- **WORKING DATA**
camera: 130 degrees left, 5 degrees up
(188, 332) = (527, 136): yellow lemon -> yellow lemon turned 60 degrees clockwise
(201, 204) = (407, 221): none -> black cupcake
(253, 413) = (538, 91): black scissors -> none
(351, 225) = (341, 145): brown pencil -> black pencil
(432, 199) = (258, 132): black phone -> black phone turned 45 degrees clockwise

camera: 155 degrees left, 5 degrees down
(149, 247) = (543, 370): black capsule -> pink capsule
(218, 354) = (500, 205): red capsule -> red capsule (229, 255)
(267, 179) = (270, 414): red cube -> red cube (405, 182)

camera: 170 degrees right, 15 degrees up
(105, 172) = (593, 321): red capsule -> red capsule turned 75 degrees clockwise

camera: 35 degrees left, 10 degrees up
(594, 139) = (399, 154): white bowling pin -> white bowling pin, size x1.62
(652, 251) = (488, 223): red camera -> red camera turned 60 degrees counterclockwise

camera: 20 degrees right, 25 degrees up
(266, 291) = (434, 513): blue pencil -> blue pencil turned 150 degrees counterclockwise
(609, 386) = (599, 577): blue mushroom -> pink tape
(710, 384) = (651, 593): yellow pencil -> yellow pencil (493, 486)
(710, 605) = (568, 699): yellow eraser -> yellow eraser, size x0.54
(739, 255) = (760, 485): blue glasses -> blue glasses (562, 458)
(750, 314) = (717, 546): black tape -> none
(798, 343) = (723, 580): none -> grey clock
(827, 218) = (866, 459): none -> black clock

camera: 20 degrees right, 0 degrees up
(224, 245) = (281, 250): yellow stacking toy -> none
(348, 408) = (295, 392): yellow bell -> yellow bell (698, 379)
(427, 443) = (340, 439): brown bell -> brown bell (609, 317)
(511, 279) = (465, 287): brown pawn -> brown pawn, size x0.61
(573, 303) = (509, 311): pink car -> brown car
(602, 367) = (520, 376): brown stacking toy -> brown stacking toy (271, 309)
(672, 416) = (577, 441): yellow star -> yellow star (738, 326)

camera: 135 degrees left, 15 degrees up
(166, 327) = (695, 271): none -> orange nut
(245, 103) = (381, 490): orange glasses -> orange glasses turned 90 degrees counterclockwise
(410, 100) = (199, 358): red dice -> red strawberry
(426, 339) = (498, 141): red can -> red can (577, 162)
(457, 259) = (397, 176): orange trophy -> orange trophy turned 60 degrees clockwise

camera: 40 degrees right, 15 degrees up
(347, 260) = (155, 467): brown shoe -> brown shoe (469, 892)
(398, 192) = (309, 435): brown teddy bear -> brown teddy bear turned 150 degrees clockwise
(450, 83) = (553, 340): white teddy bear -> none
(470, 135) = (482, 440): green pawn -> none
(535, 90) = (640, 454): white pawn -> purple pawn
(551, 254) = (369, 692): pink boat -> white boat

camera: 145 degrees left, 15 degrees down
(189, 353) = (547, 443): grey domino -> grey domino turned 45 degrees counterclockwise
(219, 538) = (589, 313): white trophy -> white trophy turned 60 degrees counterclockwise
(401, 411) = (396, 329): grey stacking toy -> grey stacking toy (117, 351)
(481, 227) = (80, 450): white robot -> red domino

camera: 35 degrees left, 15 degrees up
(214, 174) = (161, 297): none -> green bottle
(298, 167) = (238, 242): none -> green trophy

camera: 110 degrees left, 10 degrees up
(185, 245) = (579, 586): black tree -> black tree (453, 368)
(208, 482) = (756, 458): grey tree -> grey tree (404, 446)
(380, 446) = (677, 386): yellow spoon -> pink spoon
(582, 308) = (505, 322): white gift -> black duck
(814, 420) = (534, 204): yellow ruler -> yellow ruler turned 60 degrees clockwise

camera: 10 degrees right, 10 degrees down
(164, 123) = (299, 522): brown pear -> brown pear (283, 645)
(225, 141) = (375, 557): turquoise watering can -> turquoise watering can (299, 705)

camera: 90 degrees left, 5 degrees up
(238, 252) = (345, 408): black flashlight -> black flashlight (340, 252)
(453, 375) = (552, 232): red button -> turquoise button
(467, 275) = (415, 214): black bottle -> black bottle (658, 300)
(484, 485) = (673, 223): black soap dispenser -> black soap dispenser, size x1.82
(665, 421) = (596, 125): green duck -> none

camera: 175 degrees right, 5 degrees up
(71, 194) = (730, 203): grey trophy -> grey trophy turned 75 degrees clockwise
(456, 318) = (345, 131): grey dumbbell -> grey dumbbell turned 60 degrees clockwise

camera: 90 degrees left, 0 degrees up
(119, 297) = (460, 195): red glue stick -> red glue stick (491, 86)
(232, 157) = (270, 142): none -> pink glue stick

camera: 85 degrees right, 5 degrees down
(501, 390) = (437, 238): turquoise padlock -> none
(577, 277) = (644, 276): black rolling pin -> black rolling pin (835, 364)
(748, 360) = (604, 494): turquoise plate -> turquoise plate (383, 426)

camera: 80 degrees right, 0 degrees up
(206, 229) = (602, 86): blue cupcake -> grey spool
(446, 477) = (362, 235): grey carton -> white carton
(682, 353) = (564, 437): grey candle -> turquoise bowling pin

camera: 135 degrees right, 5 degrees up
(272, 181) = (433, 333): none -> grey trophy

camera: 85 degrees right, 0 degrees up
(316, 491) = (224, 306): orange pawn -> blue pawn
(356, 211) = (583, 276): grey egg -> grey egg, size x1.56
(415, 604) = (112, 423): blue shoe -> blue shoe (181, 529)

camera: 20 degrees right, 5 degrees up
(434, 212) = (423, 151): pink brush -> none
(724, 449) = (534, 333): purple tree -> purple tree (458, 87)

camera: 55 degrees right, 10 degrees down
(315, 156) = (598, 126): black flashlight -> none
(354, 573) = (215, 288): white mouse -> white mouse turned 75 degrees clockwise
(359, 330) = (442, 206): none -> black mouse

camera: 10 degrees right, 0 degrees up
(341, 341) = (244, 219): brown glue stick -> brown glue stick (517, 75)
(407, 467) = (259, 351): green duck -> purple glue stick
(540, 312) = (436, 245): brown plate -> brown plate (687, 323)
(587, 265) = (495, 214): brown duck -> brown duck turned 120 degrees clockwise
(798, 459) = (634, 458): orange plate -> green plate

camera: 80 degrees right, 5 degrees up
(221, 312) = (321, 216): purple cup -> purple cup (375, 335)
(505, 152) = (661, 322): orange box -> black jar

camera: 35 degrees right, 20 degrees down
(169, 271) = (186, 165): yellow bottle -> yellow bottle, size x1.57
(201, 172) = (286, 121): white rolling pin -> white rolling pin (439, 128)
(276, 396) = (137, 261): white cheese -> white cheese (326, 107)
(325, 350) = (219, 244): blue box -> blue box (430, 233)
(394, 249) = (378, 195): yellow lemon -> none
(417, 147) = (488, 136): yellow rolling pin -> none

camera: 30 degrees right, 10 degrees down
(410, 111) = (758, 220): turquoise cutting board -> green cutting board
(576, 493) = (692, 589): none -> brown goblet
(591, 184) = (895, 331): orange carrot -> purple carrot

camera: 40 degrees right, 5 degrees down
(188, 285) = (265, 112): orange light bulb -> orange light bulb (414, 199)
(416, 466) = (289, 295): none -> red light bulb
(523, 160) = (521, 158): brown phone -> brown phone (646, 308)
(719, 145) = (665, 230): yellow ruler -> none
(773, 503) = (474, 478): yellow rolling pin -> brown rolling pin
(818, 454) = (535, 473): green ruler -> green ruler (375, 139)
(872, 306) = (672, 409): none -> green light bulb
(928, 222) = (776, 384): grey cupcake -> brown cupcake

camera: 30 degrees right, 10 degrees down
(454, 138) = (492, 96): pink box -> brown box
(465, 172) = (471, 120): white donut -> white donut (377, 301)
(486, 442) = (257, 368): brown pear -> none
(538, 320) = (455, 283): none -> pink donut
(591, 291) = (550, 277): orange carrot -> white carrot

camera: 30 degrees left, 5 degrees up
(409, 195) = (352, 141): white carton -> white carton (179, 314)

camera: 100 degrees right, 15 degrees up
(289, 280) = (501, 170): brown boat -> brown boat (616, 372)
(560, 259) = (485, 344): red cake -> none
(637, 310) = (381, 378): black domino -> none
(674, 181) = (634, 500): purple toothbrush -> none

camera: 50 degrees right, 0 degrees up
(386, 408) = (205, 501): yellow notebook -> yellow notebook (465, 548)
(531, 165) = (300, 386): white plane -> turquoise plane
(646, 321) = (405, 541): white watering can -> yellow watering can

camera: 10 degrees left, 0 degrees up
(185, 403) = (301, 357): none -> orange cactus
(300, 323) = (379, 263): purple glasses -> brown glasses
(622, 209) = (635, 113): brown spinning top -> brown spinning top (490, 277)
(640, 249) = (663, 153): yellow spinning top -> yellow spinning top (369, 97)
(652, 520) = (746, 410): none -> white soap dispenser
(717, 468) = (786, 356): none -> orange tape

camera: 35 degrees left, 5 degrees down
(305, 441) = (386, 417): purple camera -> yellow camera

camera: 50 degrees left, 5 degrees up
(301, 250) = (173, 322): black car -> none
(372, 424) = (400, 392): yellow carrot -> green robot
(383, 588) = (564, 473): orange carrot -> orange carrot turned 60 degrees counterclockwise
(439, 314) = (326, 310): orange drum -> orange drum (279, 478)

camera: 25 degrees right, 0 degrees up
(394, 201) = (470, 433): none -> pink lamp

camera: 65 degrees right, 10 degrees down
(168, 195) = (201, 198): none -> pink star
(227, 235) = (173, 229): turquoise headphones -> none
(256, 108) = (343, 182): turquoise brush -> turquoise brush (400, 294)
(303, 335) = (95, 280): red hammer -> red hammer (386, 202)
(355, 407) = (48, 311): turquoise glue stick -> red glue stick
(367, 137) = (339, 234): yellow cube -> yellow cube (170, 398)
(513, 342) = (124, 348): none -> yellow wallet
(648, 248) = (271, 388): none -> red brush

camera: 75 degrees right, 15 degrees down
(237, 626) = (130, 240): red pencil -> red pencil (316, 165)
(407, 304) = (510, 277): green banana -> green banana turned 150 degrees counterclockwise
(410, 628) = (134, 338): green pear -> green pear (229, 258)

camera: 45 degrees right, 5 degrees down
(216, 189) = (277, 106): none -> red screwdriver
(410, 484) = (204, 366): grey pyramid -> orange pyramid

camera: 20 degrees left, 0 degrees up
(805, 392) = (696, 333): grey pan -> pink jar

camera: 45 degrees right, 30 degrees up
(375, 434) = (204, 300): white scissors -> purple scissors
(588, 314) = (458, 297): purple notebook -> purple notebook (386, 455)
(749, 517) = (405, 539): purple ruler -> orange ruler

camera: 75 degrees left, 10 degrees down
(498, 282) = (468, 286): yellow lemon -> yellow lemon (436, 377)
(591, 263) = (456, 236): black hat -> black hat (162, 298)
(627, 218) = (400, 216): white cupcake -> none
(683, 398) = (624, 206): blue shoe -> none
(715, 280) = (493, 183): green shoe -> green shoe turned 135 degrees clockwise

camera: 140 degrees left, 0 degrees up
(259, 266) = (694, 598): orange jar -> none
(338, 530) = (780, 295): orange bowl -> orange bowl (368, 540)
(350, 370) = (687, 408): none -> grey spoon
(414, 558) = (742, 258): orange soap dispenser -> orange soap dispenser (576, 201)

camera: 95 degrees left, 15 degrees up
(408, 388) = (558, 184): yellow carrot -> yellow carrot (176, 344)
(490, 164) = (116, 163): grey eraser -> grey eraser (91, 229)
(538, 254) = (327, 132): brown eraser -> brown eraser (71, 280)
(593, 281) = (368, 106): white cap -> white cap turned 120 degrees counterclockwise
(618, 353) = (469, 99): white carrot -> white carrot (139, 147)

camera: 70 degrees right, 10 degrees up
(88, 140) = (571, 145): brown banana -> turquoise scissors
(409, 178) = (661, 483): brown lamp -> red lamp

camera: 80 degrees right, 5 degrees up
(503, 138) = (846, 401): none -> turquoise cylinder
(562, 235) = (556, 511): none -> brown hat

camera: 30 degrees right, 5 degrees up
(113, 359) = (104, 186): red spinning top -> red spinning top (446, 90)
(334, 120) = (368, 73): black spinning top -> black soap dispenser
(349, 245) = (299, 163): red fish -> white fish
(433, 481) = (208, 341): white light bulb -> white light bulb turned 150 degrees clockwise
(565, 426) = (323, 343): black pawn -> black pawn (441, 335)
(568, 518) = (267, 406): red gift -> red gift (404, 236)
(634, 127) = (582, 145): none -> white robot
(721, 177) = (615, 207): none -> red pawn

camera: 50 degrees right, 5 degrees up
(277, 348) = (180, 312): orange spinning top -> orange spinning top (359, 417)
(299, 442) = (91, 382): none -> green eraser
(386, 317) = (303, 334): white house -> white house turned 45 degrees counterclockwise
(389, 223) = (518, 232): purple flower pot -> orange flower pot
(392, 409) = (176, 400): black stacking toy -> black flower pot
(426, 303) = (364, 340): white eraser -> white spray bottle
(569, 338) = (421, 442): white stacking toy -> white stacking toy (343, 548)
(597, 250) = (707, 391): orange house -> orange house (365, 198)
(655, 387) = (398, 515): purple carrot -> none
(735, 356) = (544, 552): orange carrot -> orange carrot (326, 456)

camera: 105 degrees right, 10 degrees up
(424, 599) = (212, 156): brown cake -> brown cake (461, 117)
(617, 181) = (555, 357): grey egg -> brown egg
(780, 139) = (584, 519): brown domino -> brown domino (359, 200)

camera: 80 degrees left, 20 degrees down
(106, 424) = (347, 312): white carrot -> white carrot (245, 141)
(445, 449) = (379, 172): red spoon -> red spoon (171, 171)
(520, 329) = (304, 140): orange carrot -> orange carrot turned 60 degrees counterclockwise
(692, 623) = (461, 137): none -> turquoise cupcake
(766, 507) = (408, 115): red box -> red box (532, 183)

- **PROBLEM TO WORK ON**
From the data above, reproduce word for word the lines running from the line with "(591, 291) = (550, 277): orange" to the line with "(300, 323) = (379, 263): purple", ends included.

- **ANSWER FOR THE TASK**
(591, 291) = (550, 277): orange carrot -> white carrot

camera: 30 degrees left, 5 degrees up
(409, 195) = (352, 141): white carton -> white carton (179, 314)

camera: 100 degrees right, 15 degrees up
(289, 280) = (501, 170): brown boat -> brown boat (616, 372)
(560, 259) = (485, 344): red cake -> none
(637, 310) = (381, 378): black domino -> none
(674, 181) = (634, 500): purple toothbrush -> none

camera: 50 degrees right, 0 degrees up
(386, 408) = (205, 501): yellow notebook -> yellow notebook (465, 548)
(531, 165) = (300, 386): white plane -> turquoise plane
(646, 321) = (405, 541): white watering can -> yellow watering can

camera: 10 degrees left, 0 degrees up
(185, 403) = (301, 357): none -> orange cactus
(300, 323) = (379, 263): purple glasses -> brown glasses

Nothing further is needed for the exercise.